## Exercise details
The exercise calls for exact output of the lines between the one that contains "cylinder shape (jet-black)" and the end of the data, with both ends kept and pictures left out.

(Collection entries)
________________________

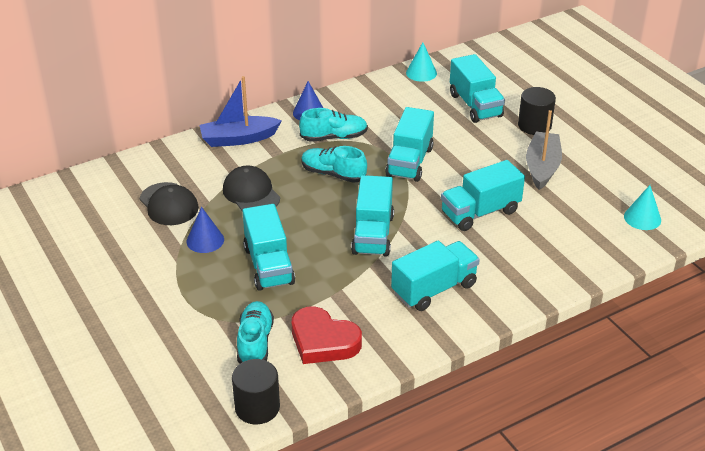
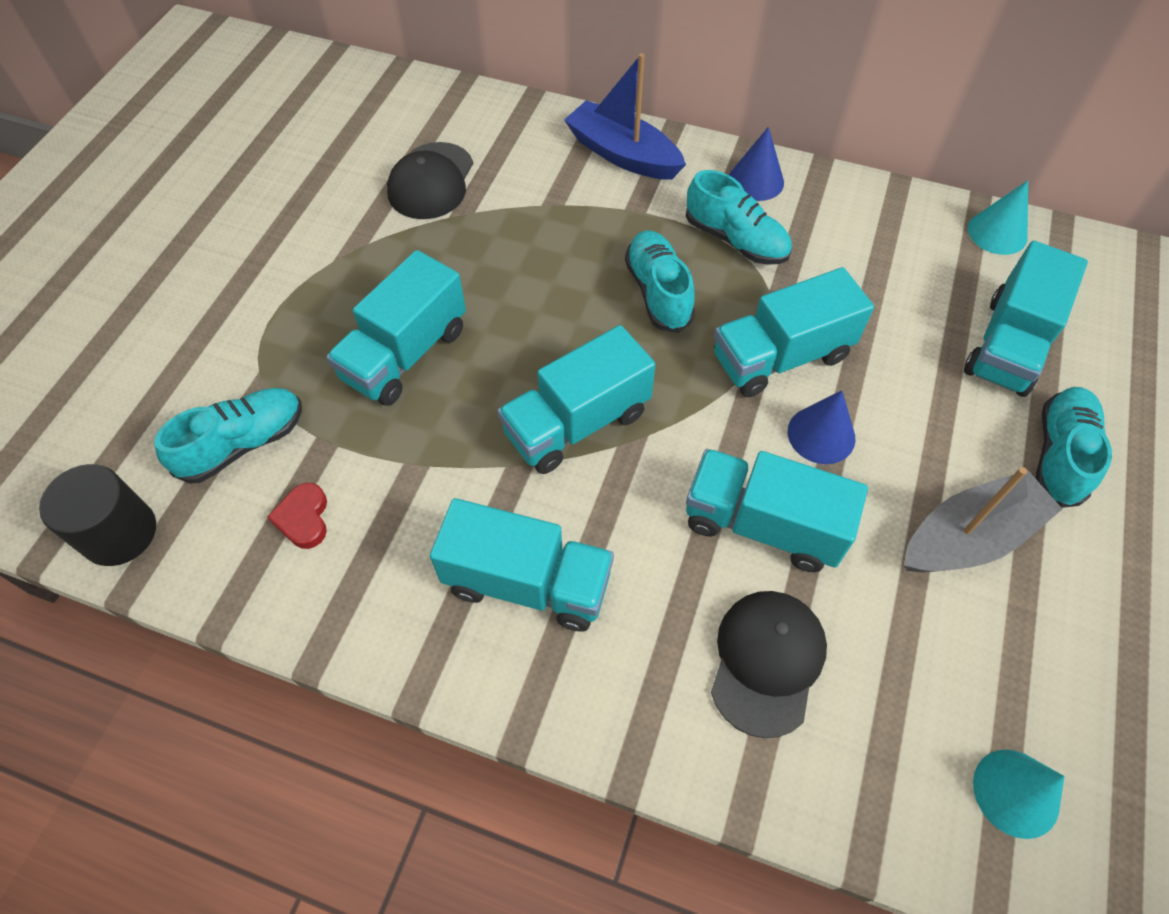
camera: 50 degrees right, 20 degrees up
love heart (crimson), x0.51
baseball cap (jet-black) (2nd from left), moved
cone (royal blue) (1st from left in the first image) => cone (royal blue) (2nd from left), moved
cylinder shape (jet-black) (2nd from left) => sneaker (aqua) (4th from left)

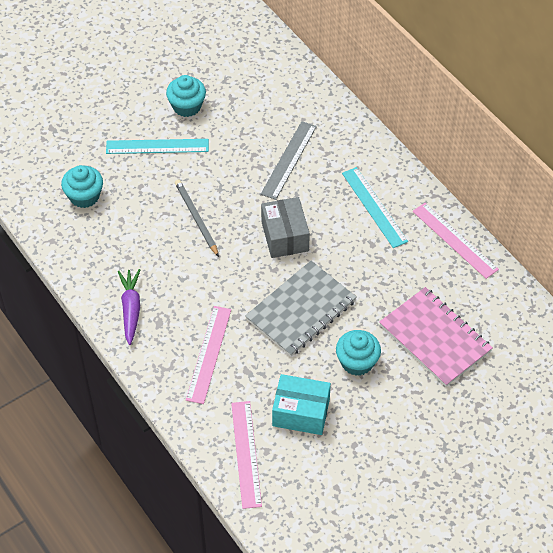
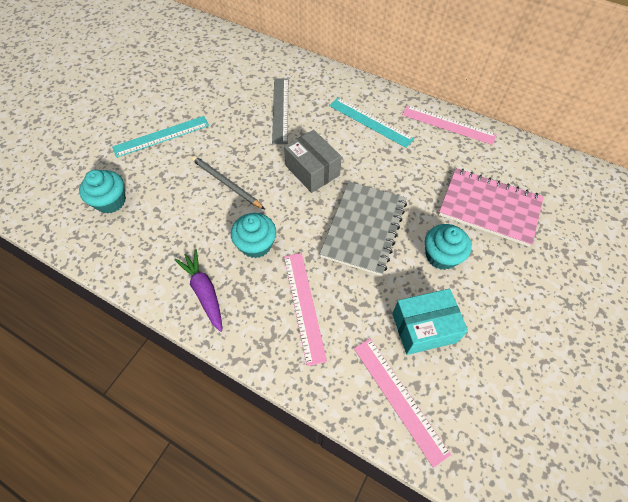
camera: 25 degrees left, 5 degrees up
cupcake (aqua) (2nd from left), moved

________________________

## Task solution
cylinder shape (jet-black) (2nd from left) => sneaker (aqua) (4th from left)

camera: 25 degrees left, 5 degrees up
cupcake (aqua) (2nd from left), moved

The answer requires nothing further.